* _DATA UNDER STUDY_
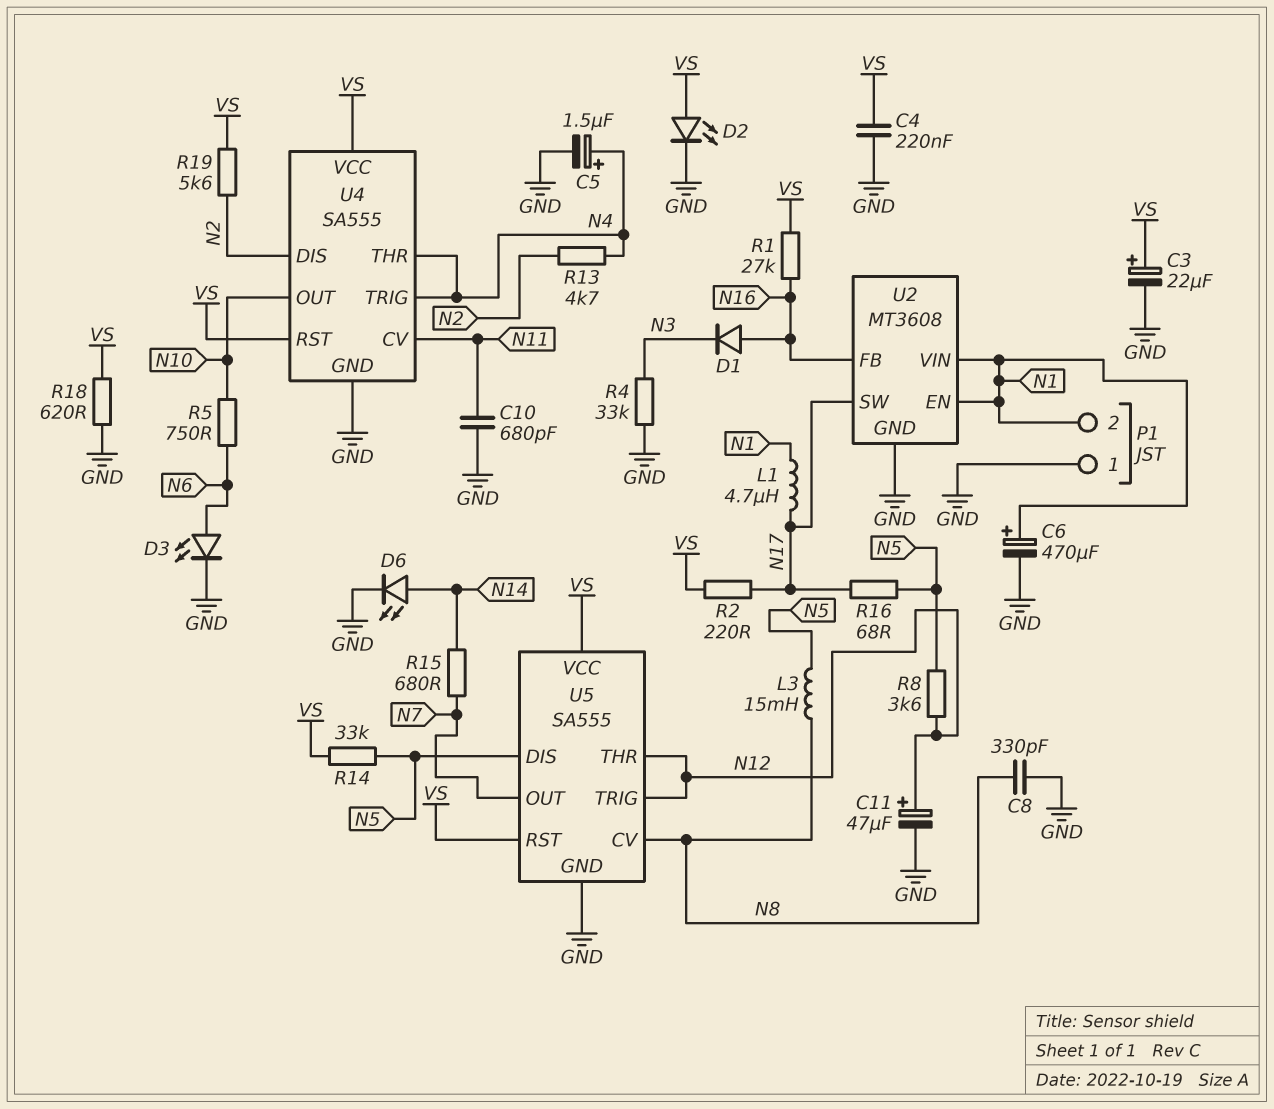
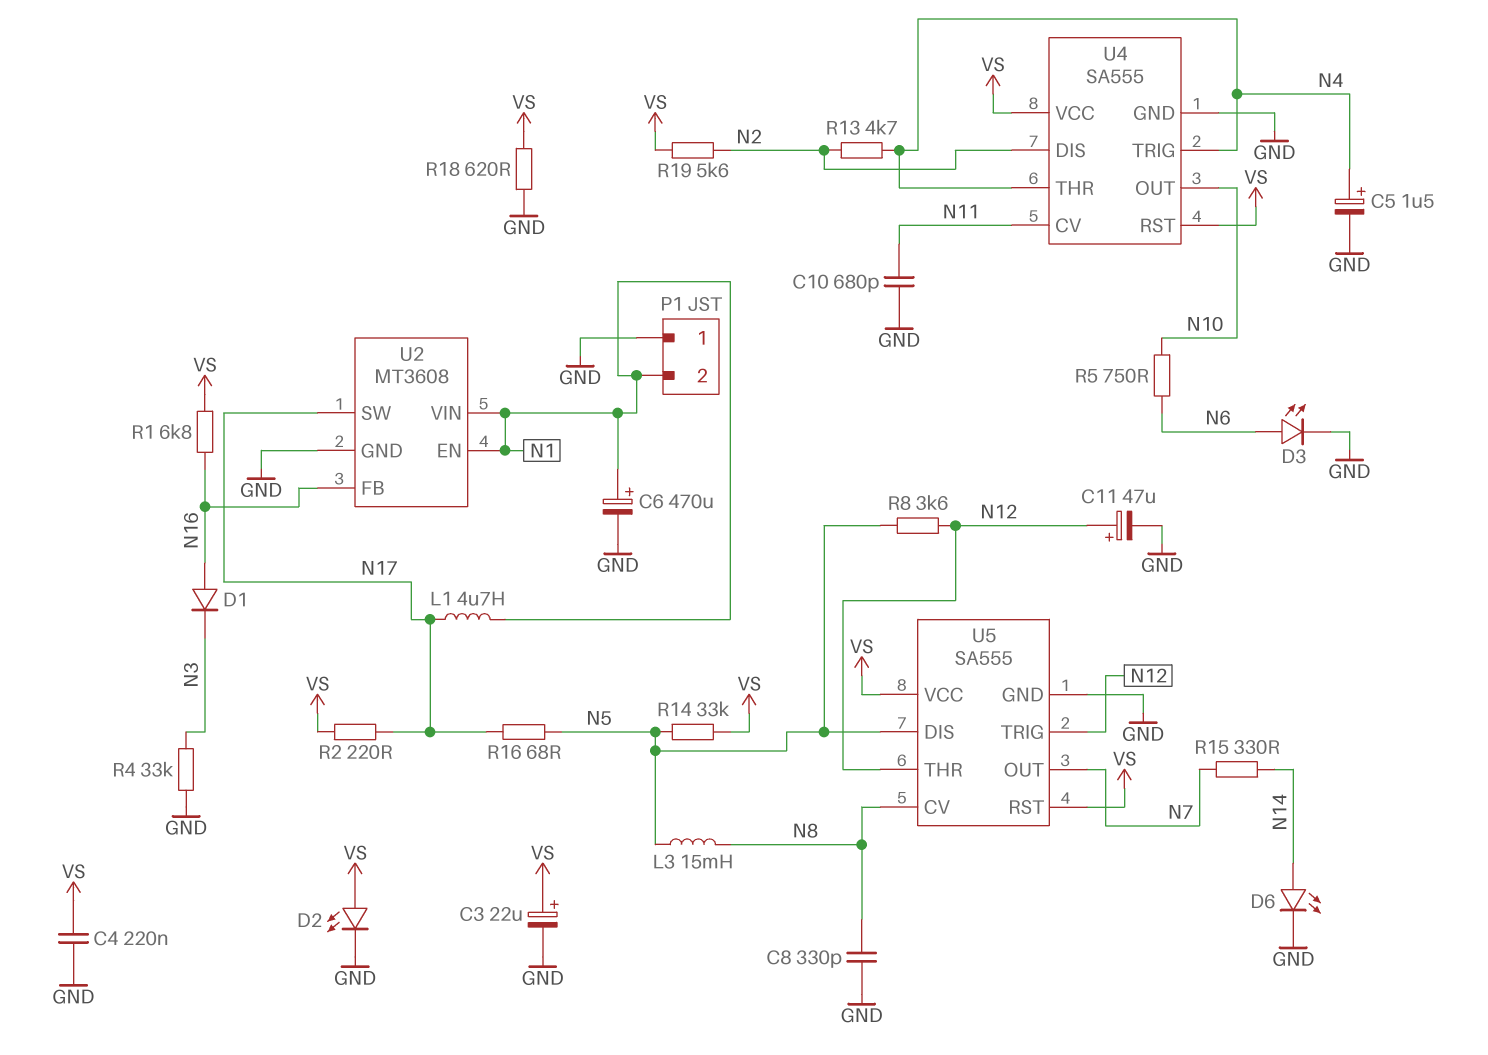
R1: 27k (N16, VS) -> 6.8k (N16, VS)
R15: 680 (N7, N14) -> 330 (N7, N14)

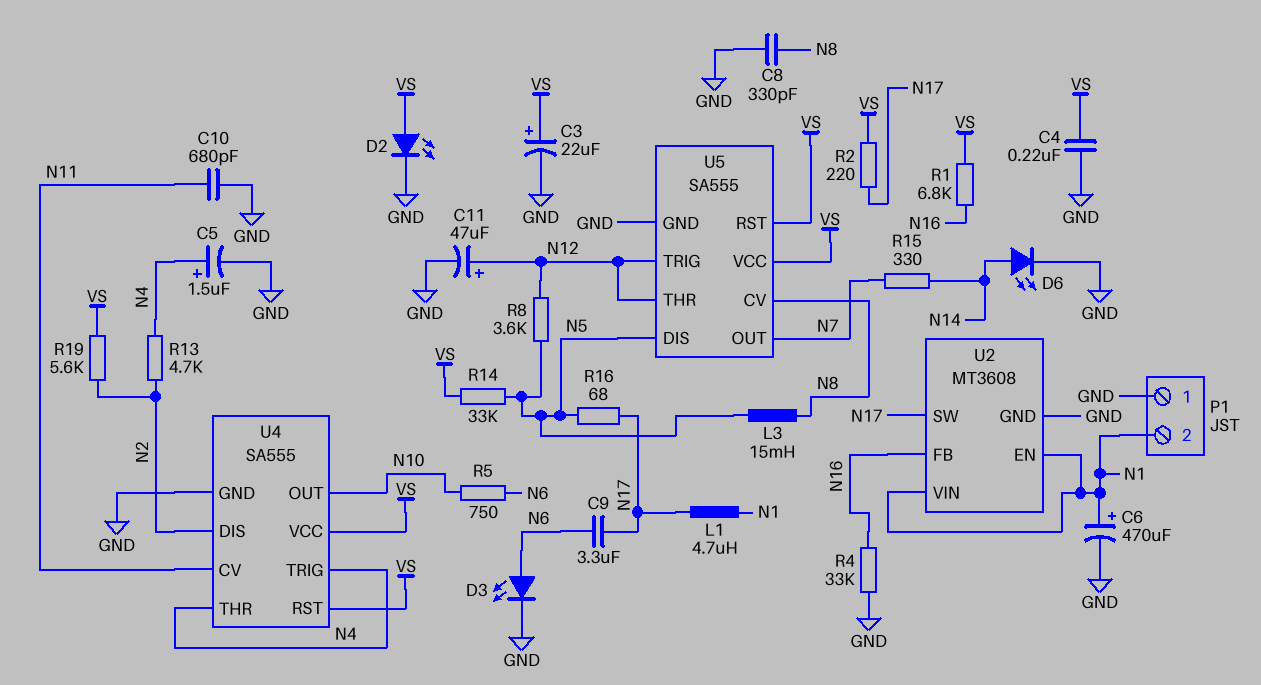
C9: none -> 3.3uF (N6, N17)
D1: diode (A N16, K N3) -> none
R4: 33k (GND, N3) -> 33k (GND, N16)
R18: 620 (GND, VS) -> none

--

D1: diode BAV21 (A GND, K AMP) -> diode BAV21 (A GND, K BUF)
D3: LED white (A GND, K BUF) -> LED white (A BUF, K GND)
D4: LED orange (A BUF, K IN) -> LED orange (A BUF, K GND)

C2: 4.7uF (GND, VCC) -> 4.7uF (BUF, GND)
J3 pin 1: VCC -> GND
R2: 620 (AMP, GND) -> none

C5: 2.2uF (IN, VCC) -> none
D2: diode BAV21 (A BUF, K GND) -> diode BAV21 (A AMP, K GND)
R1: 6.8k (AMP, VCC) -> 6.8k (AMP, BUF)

* _ABOUT THIS EXERCISE_
The answer is the lines above from the one with "R1: 27k (N16, VS) -> 6.8k (N16, VS)" to the one with "R18: 620 (GND, VS) -> none", set down exactly, with no pictures.

* _EXERCISE SOLUTION_
R1: 27k (N16, VS) -> 6.8k (N16, VS)
R15: 680 (N7, N14) -> 330 (N7, N14)

C9: none -> 3.3uF (N6, N17)
D1: diode (A N16, K N3) -> none
R4: 33k (GND, N3) -> 33k (GND, N16)
R18: 620 (GND, VS) -> none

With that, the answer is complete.